● **JOB ITEM**
Give again exactly the lines that run from the start of the records to the line holding "red key [444,253,483,313]", both ends counted. Do not include the pictures.

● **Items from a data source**
════════════════
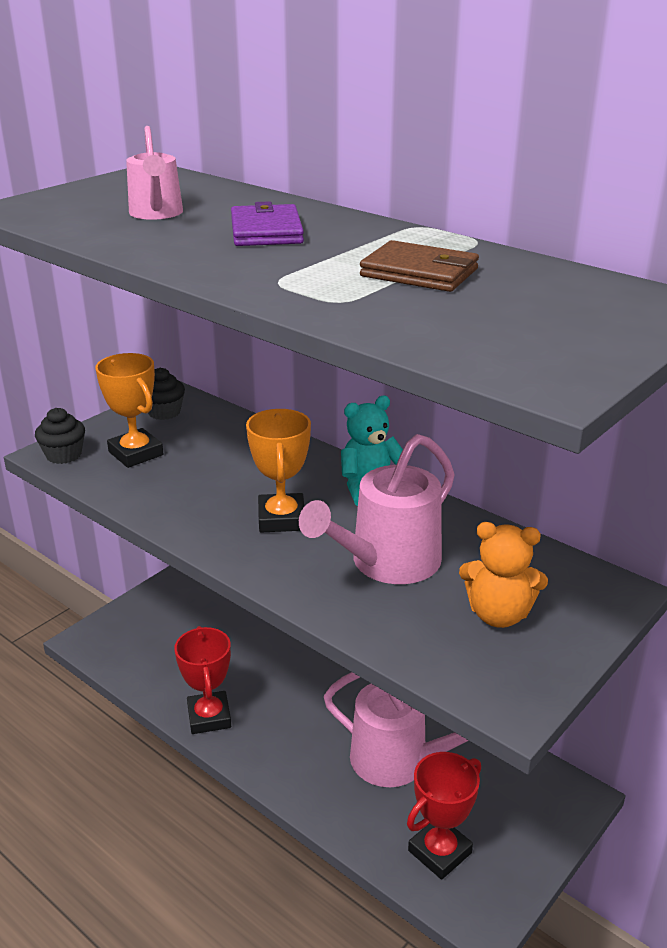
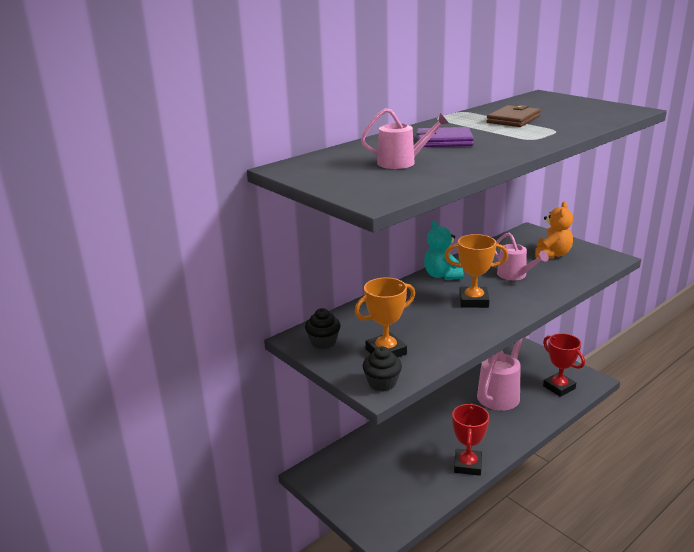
camera: 80 degrees left, 5 degrees down
red trophy [174,626,231,734] -> red trophy turned 75 degrees counterclockwise [452,403,489,476]
pink watering can [299,434,455,584] -> pink watering can [495,233,549,280], size x0.61

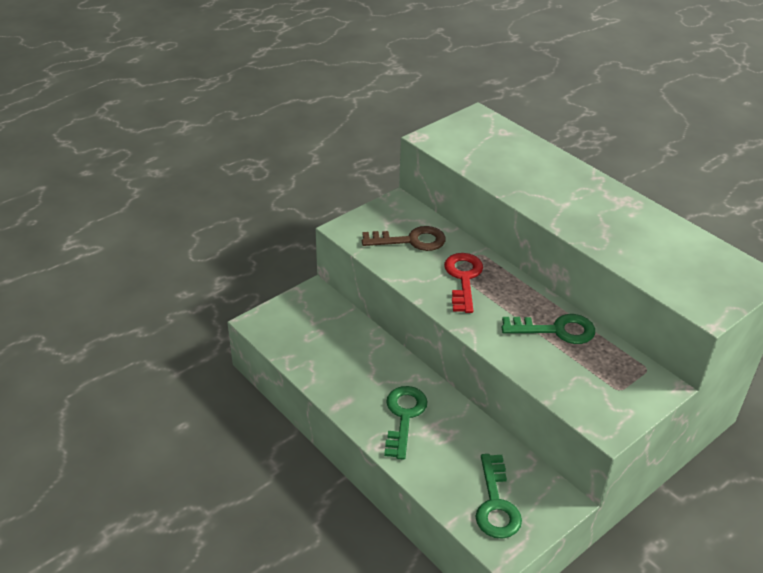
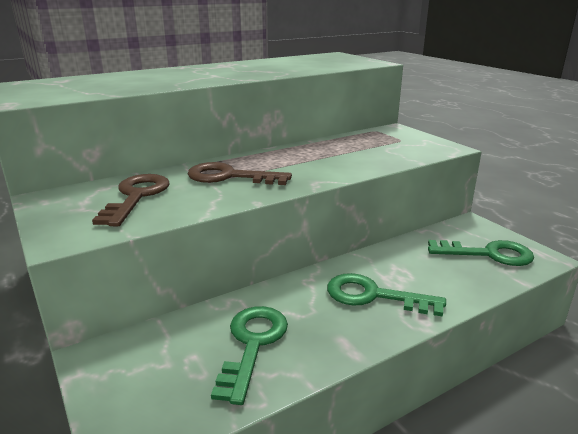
camera: 80 degrees left, 15 degrees down
red key [444,253,483,313] -> brown key [188,162,292,185]
green key [501,314,595,344] -> green key moved to [211,306,288,405]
════════════════
● **OUTPUT BELOW**
camera: 80 degrees left, 5 degrees down
red trophy [174,626,231,734] -> red trophy turned 75 degrees counterclockwise [452,403,489,476]
pink watering can [299,434,455,584] -> pink watering can [495,233,549,280], size x0.61

camera: 80 degrees left, 15 degrees down
red key [444,253,483,313] -> brown key [188,162,292,185]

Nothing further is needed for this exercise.